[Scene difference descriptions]
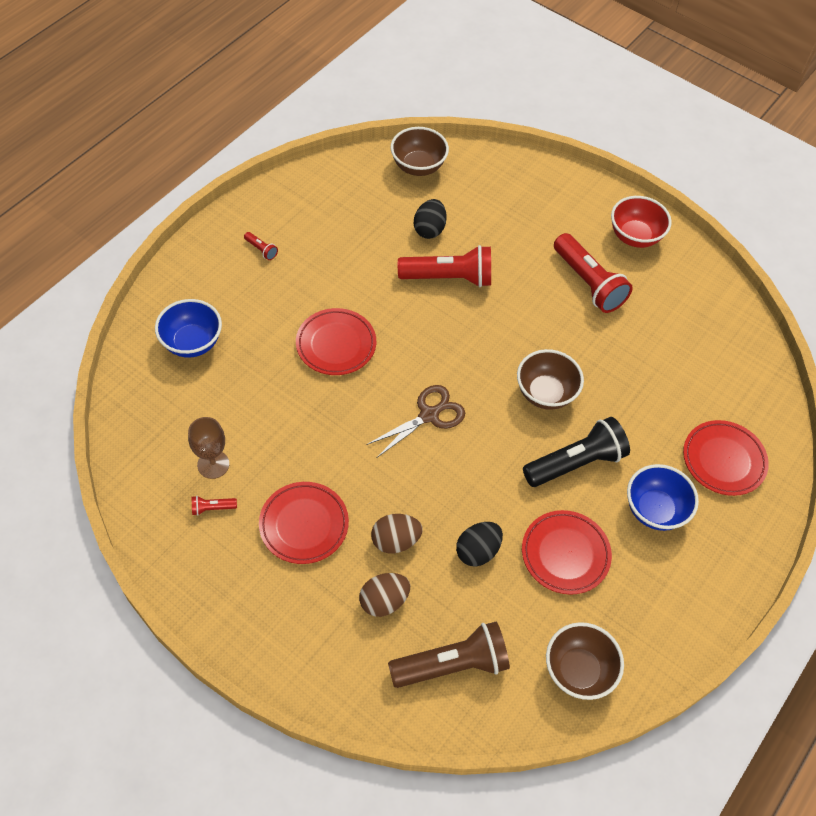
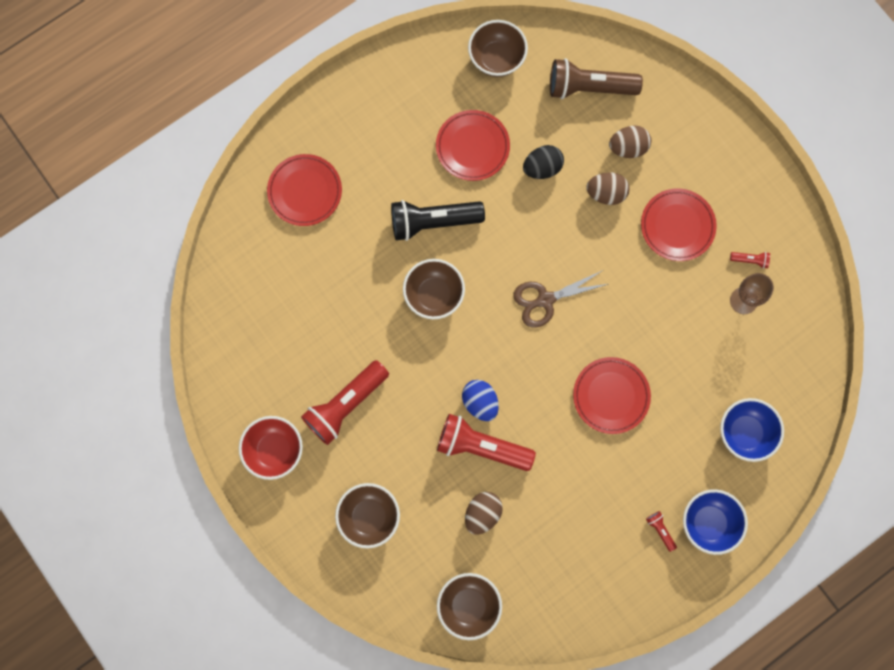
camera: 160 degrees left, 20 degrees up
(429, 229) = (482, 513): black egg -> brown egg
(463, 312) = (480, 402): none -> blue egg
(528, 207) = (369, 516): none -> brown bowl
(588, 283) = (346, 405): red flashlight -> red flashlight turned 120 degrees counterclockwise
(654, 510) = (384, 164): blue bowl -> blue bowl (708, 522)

- _WORK REQUEST_
What is the number of lines in the records that hold the word "blue"? Answer with that number by itself.

- _SOLUTION TO THIS TASK_
2